===== Material to process

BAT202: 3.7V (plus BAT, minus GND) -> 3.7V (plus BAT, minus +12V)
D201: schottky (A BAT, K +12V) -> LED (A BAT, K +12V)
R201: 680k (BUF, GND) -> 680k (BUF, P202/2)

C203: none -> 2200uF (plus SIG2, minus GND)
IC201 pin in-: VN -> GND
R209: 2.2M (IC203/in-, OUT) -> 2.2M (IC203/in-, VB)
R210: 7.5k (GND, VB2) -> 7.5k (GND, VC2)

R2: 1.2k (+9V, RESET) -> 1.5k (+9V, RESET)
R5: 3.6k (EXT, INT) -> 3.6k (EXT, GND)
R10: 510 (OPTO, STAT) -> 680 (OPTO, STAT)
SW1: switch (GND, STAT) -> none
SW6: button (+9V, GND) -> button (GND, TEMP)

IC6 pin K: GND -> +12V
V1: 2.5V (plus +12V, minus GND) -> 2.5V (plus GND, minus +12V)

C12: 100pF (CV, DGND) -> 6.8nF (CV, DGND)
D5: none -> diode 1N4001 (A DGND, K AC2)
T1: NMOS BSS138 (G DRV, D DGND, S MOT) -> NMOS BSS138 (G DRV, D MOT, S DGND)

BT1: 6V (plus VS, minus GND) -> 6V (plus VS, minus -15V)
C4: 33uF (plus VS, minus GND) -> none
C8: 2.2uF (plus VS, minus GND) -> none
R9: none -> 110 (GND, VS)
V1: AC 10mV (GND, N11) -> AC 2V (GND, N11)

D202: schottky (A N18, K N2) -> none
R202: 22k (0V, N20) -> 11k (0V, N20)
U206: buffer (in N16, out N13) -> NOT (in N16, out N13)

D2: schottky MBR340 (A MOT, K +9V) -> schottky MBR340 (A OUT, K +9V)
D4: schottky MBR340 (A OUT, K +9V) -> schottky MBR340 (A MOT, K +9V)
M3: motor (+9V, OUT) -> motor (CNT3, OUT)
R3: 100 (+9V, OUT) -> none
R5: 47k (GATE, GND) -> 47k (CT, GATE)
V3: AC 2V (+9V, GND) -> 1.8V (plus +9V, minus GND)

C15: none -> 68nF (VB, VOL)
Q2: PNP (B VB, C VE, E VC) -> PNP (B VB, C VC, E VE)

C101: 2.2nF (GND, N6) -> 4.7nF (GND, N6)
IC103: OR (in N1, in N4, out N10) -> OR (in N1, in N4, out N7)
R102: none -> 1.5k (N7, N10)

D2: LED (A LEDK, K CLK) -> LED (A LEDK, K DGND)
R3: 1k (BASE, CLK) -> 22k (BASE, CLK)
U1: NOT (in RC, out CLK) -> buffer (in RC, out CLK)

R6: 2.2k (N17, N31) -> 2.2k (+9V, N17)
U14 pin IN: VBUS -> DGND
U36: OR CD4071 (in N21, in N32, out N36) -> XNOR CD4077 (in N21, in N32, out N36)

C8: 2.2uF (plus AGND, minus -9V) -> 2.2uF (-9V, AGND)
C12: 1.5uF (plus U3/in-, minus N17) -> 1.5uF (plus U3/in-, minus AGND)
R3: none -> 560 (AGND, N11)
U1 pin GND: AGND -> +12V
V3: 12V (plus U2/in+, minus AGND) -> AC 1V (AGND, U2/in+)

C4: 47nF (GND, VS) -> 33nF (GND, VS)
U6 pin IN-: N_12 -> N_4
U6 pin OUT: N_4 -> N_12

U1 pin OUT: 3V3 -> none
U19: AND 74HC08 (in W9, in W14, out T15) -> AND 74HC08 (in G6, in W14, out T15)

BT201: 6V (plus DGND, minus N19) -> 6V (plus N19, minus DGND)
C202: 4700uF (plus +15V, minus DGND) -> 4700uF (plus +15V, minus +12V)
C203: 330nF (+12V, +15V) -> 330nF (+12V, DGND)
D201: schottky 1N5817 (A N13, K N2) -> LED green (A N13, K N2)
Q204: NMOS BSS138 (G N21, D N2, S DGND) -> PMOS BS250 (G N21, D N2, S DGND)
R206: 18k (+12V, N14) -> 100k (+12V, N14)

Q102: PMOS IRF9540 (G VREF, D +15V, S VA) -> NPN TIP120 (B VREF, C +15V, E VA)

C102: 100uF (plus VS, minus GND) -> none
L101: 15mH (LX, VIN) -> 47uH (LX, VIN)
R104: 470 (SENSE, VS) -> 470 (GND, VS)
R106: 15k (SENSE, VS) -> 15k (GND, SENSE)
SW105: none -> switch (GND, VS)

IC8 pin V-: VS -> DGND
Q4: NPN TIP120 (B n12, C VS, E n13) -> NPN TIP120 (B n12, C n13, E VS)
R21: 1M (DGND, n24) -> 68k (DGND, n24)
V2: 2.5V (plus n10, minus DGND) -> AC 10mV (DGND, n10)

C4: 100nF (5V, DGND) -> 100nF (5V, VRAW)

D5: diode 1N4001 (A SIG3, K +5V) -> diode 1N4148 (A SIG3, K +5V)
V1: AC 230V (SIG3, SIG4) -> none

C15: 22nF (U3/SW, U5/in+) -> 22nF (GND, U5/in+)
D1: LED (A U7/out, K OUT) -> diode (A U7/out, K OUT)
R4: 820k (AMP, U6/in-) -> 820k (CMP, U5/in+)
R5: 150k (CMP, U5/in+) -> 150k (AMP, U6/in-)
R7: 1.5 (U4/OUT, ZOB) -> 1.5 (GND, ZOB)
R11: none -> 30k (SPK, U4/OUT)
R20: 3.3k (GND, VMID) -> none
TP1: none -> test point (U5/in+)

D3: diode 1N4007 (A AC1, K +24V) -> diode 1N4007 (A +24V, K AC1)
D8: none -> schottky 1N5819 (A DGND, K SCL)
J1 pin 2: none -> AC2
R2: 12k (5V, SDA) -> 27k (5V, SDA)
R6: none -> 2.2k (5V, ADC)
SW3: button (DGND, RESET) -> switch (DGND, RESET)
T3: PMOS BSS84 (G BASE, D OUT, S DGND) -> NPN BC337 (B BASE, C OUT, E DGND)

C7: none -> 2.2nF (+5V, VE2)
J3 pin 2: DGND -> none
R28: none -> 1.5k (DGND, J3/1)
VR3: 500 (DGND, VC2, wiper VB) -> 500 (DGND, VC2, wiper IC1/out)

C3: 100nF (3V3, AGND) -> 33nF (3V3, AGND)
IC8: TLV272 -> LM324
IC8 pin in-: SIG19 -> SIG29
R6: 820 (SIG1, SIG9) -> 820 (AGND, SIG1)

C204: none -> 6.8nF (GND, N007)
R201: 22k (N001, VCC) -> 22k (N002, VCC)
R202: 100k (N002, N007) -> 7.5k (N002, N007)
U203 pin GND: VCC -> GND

==========

_Exercise aim_
The reply should consist solely of the lines above from the one that has "R21: 1M (DGND, n24) -> 68k (DGND, n24)" through the one that has "VR3: 500 (DGND, VC2, wiper", reproduced exactly.

_Solution for this exercise_
R21: 1M (DGND, n24) -> 68k (DGND, n24)
V2: 2.5V (plus n10, minus DGND) -> AC 10mV (DGND, n10)

C4: 100nF (5V, DGND) -> 100nF (5V, VRAW)

D5: diode 1N4001 (A SIG3, K +5V) -> diode 1N4148 (A SIG3, K +5V)
V1: AC 230V (SIG3, SIG4) -> none

C15: 22nF (U3/SW, U5/in+) -> 22nF (GND, U5/in+)
D1: LED (A U7/out, K OUT) -> diode (A U7/out, K OUT)
R4: 820k (AMP, U6/in-) -> 820k (CMP, U5/in+)
R5: 150k (CMP, U5/in+) -> 150k (AMP, U6/in-)
R7: 1.5 (U4/OUT, ZOB) -> 1.5 (GND, ZOB)
R11: none -> 30k (SPK, U4/OUT)
R20: 3.3k (GND, VMID) -> none
TP1: none -> test point (U5/in+)

D3: diode 1N4007 (A AC1, K +24V) -> diode 1N4007 (A +24V, K AC1)
D8: none -> schottky 1N5819 (A DGND, K SCL)
J1 pin 2: none -> AC2
R2: 12k (5V, SDA) -> 27k (5V, SDA)
R6: none -> 2.2k (5V, ADC)
SW3: button (DGND, RESET) -> switch (DGND, RESET)
T3: PMOS BSS84 (G BASE, D OUT, S DGND) -> NPN BC337 (B BASE, C OUT, E DGND)

C7: none -> 2.2nF (+5V, VE2)
J3 pin 2: DGND -> none
R28: none -> 1.5k (DGND, J3/1)
VR3: 500 (DGND, VC2, wiper VB) -> 500 (DGND, VC2, wiper IC1/out)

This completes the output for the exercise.